----- Records to use
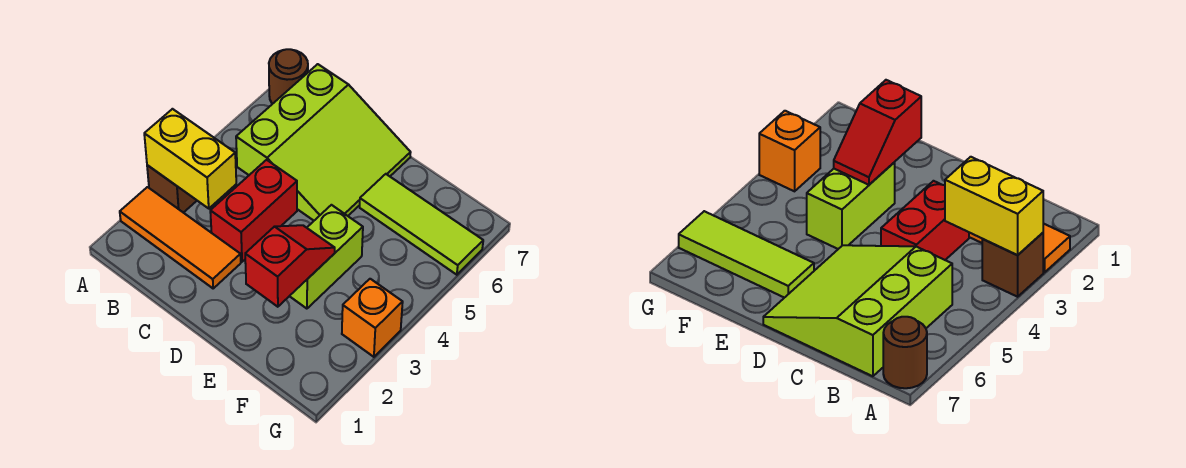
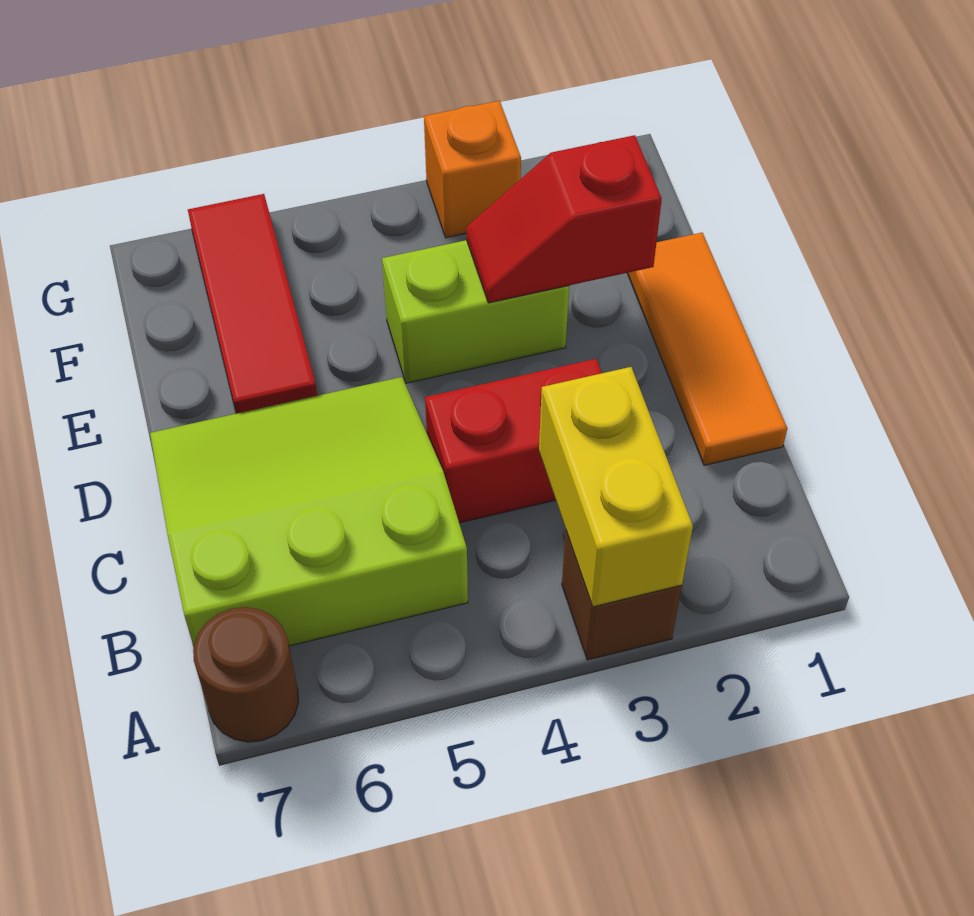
orange tile A2:C2 level 1 -> orange tile C1:E1 level 1
lime tile E6:G6 level 1 -> red tile E6:G6 level 1

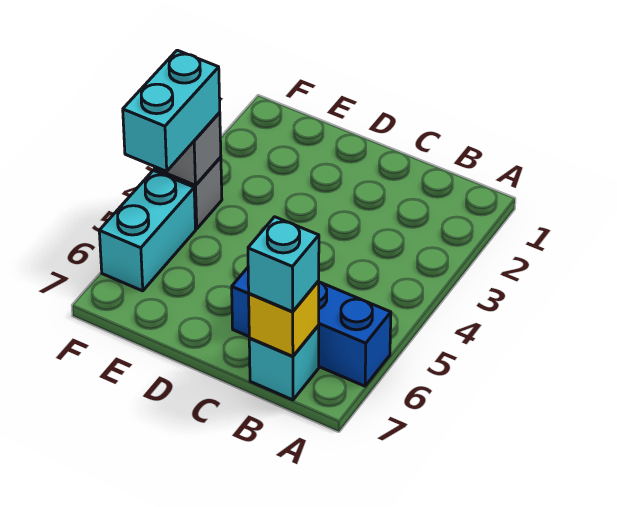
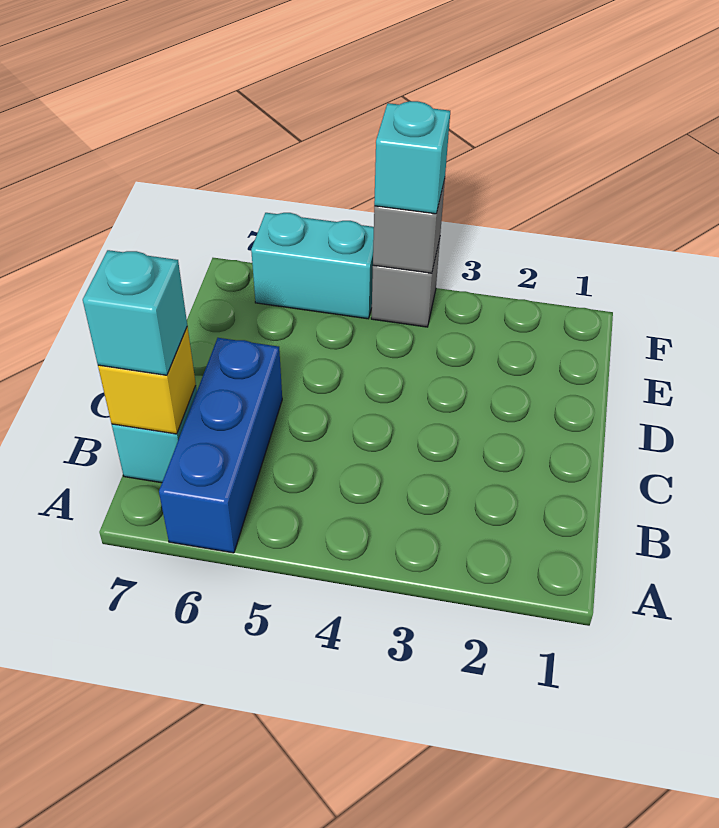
cyan brick F4:F5 level 3 -> cyan brick F4 level 3

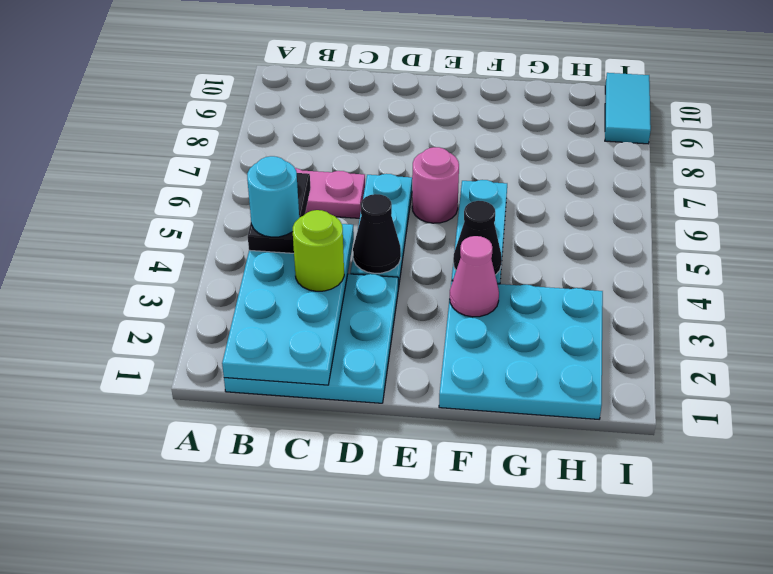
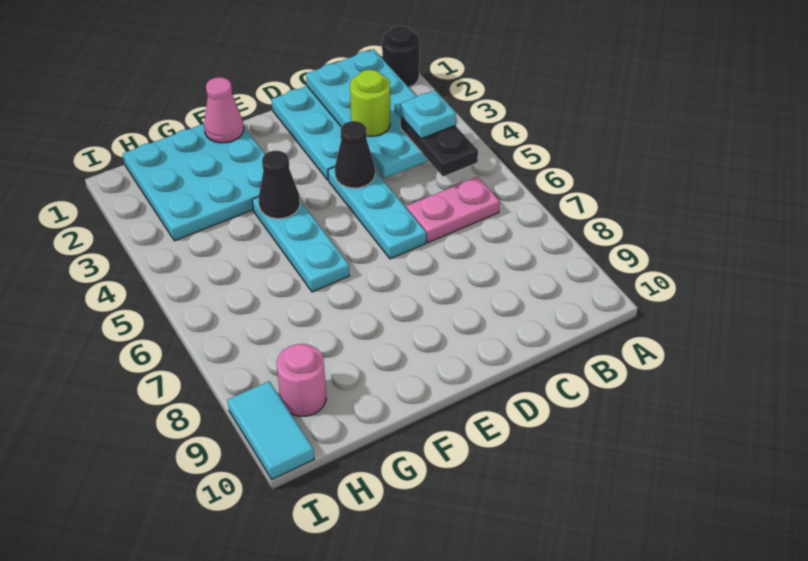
none -> black round brick A1 level 1
cyan round brick B4 level 4 -> cyan plate B4 level 4
pink round brick E6 level 1 -> pink round brick H9 level 1
pink cone F3 level 2 -> pink cone F1 level 2

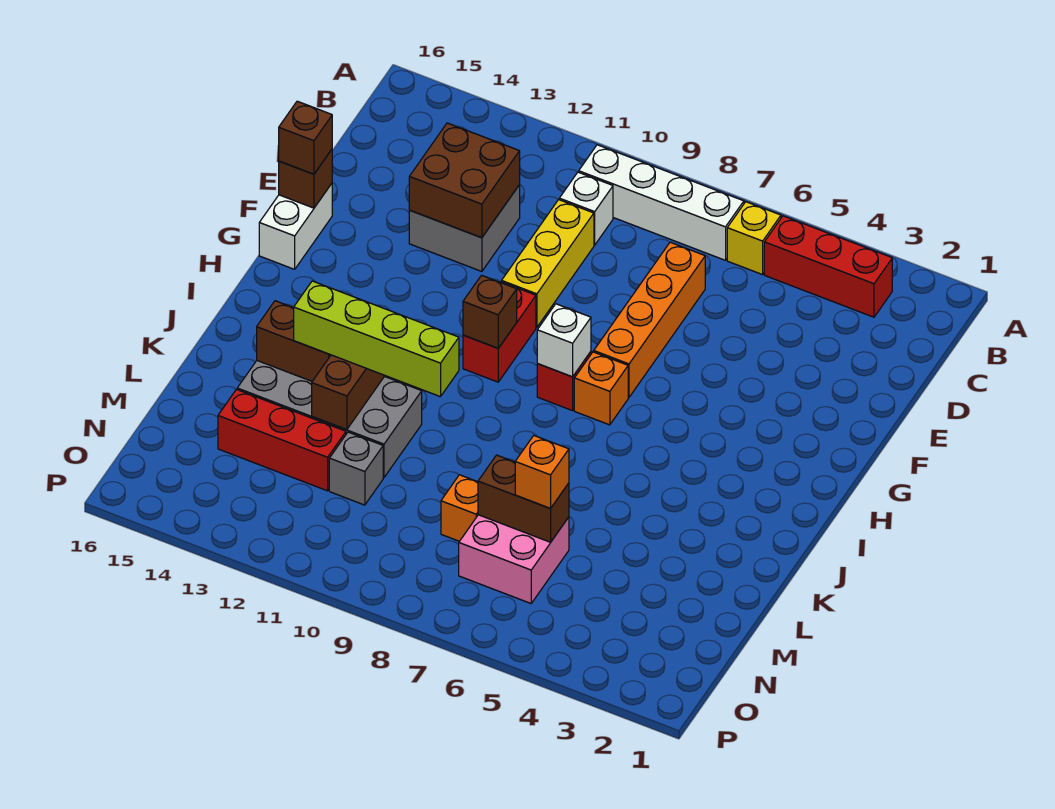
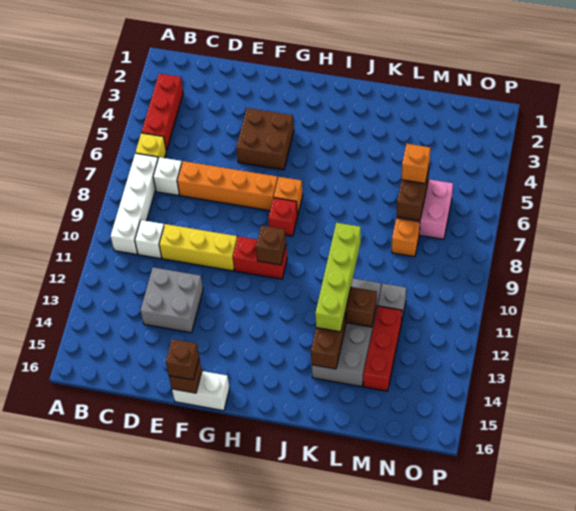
brown brick D12:E13 level 2 -> brown brick F4:G5 level 1
white brick H8 level 2 -> white brick C7 level 1

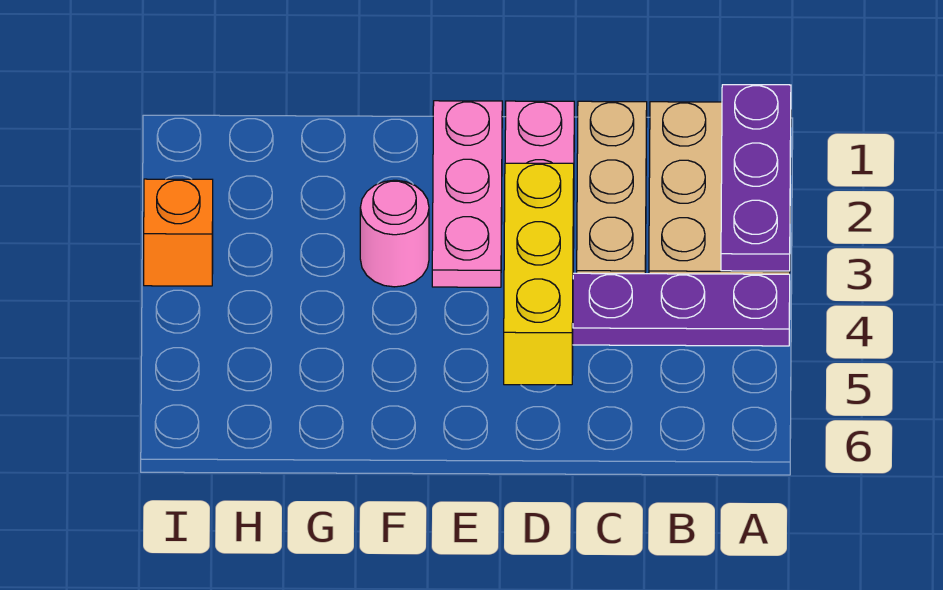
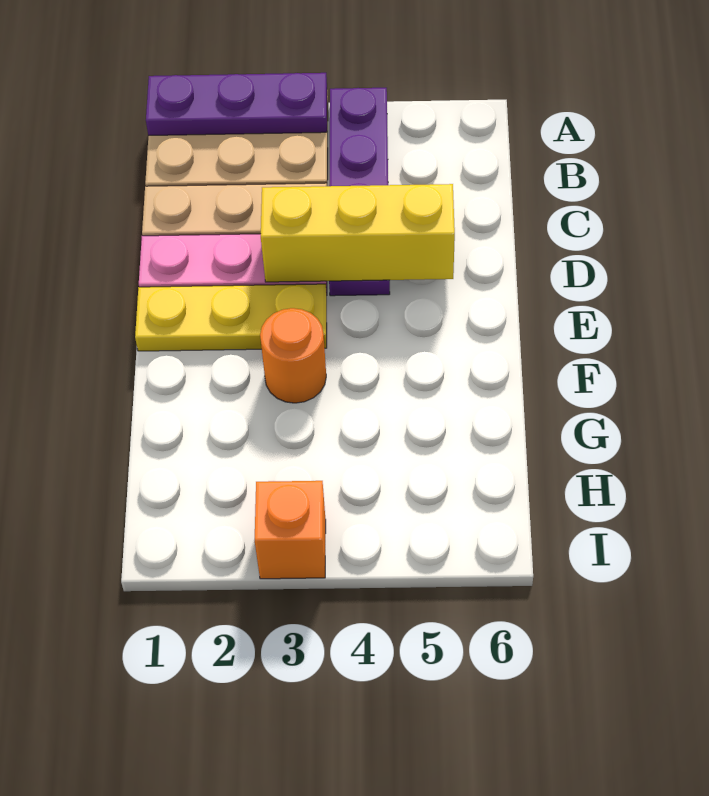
pink plate E1:E3 level 1 -> yellow plate E1:E3 level 1
pink round brick F3 level 1 -> orange round brick F3 level 1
----------
■ **Problem description**: Line for line, restate the data above and omit every picture.

■ **Task solution**:
orange tile A2:C2 level 1 -> orange tile C1:E1 level 1
lime tile E6:G6 level 1 -> red tile E6:G6 level 1

cyan brick F4:F5 level 3 -> cyan brick F4 level 3

none -> black round brick A1 level 1
cyan round brick B4 level 4 -> cyan plate B4 level 4
pink round brick E6 level 1 -> pink round brick H9 level 1
pink cone F3 level 2 -> pink cone F1 level 2

brown brick D12:E13 level 2 -> brown brick F4:G5 level 1
white brick H8 level 2 -> white brick C7 level 1

pink plate E1:E3 level 1 -> yellow plate E1:E3 level 1
pink round brick F3 level 1 -> orange round brick F3 level 1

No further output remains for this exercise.